**Instructions for the task:** Give back every line of the material below exactly, but no images.
[Start of section]
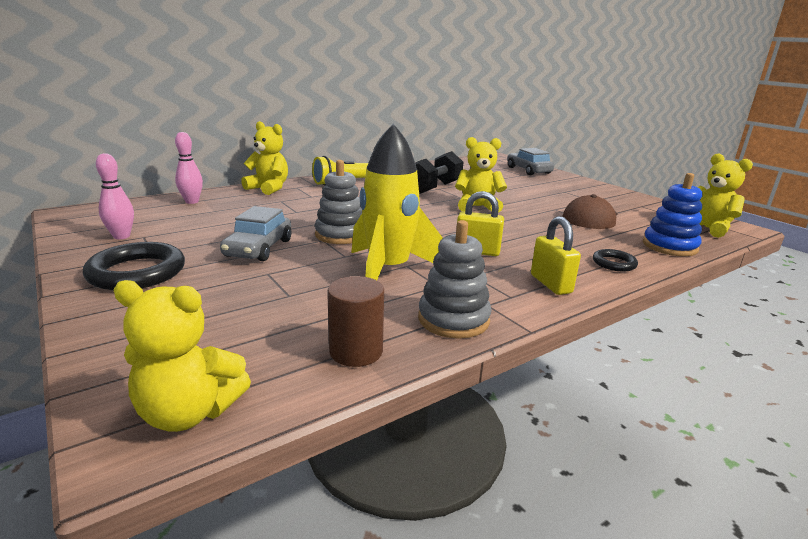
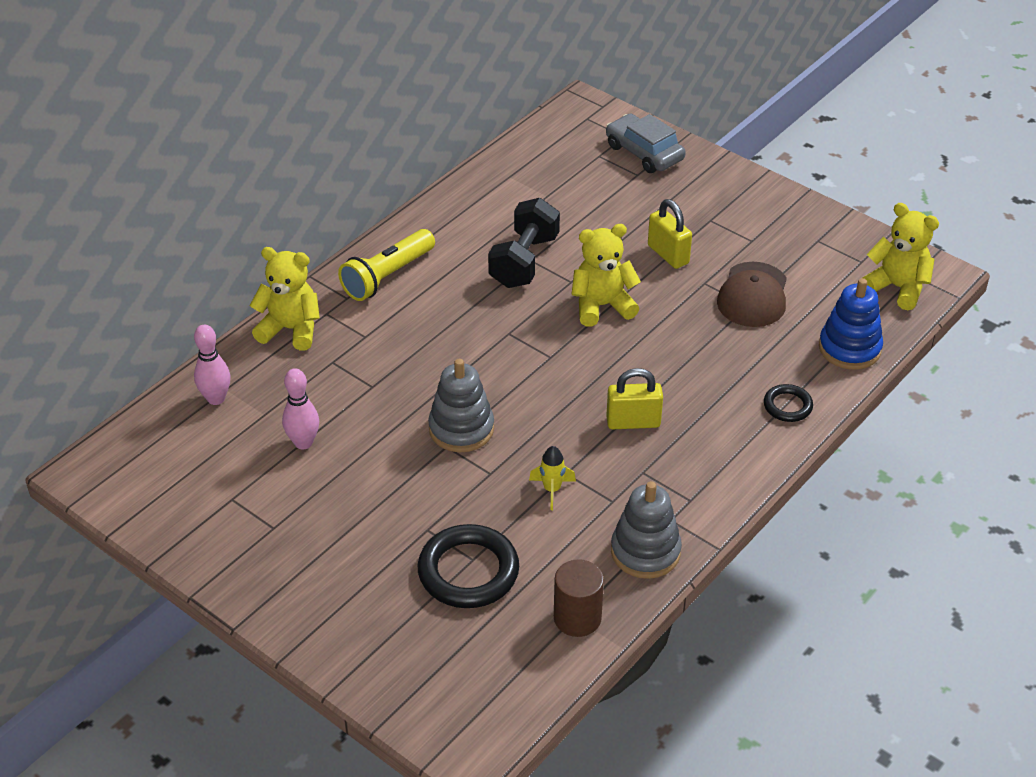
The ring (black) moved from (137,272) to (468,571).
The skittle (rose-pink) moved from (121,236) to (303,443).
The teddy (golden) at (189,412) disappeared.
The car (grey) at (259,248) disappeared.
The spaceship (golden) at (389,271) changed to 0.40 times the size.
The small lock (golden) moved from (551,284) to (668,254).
[End of section]
**Output for this exercise:**
The ring (black) moved from (137,272) to (468,571).
The skittle (rose-pink) moved from (121,236) to (303,443).
The teddy (golden) at (189,412) disappeared.
The car (grey) at (259,248) disappeared.
The spaceship (golden) at (389,271) changed to 0.40 times the size.
The small lock (golden) moved from (551,284) to (668,254).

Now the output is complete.